* [EXERCISE OBJECTIVE]: The answer must be a single number: how many lines of the records below contain "FILT".

* [RECORDS TO PROCESS]:
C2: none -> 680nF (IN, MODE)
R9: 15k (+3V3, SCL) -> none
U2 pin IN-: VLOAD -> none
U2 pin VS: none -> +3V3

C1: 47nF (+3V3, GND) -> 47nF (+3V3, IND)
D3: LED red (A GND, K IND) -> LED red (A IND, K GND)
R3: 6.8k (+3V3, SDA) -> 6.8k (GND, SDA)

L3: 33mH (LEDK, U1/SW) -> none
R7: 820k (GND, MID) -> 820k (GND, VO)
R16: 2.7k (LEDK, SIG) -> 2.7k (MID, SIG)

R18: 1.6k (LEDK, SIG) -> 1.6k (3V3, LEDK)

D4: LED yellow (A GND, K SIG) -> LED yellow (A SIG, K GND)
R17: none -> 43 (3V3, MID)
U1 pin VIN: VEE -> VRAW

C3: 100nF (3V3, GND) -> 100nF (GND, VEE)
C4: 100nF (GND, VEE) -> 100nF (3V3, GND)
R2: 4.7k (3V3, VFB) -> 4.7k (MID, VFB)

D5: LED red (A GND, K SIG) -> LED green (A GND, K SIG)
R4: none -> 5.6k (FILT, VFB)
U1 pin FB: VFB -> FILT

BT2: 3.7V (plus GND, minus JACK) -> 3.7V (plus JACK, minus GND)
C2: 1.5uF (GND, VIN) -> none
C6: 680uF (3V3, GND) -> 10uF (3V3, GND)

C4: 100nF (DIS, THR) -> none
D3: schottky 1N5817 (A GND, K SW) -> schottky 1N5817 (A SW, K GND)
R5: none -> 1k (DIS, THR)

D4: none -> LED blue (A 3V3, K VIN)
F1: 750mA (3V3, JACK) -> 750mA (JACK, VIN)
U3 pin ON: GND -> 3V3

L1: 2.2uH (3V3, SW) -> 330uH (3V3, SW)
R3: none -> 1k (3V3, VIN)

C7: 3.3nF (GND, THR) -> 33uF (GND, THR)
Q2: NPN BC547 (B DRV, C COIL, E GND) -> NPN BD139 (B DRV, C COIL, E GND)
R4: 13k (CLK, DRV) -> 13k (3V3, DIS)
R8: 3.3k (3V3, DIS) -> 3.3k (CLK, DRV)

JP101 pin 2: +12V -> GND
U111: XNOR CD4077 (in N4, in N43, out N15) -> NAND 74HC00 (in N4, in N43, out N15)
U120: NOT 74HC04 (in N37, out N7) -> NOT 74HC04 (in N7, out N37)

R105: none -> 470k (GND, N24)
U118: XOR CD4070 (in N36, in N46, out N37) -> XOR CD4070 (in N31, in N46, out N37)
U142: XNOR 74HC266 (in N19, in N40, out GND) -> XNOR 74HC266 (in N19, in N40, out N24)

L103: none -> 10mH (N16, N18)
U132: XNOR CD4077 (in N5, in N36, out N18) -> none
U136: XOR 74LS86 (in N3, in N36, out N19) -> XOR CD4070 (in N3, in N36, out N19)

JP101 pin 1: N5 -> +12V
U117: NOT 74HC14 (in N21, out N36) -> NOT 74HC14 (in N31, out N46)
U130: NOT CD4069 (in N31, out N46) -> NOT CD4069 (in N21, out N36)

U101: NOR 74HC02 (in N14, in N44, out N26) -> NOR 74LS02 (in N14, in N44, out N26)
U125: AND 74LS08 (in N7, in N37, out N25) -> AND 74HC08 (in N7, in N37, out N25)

* [WRITTEN SOLUTION]: 2